WORK ITEM —
In the data below, find every line with the word "none" and copy it.

EXTRACTED MATERIAL —

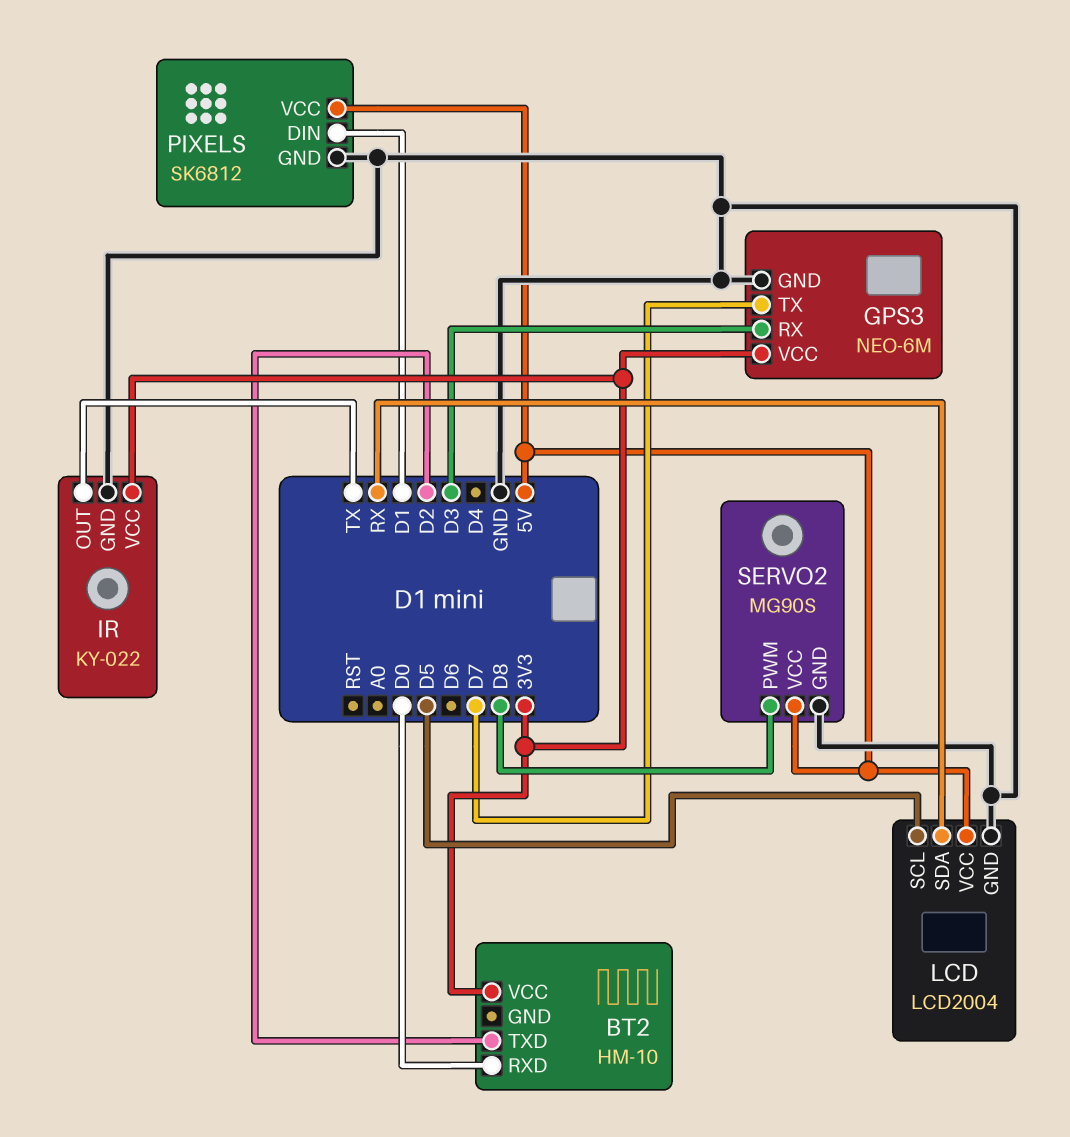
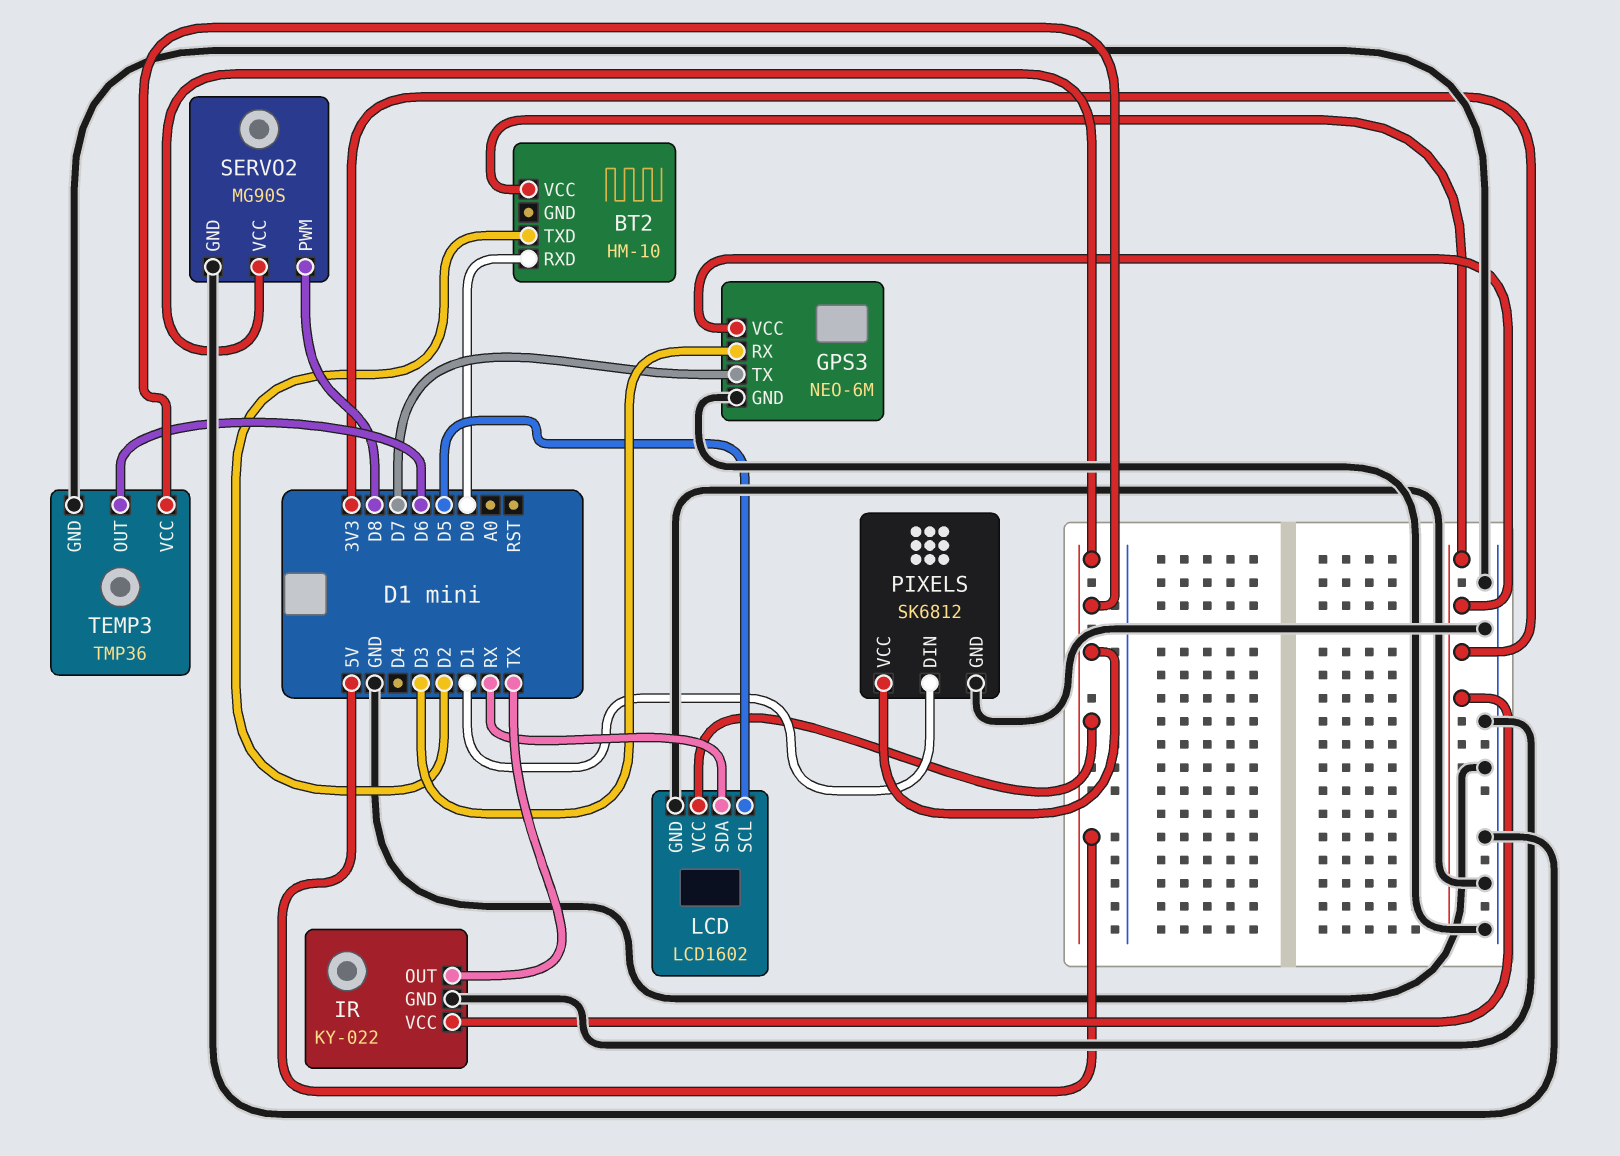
LCD: LCD2004 -> LCD1602
TEMP3: none -> TMP36
TEMP3 pin GND: none -> GND
TEMP3 pin OUT: none -> D6
TEMP3 pin VCC: none -> 5V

SOLUTION TO THE EXERCISE —
TEMP3: none -> TMP36
TEMP3 pin GND: none -> GND
TEMP3 pin OUT: none -> D6
TEMP3 pin VCC: none -> 5V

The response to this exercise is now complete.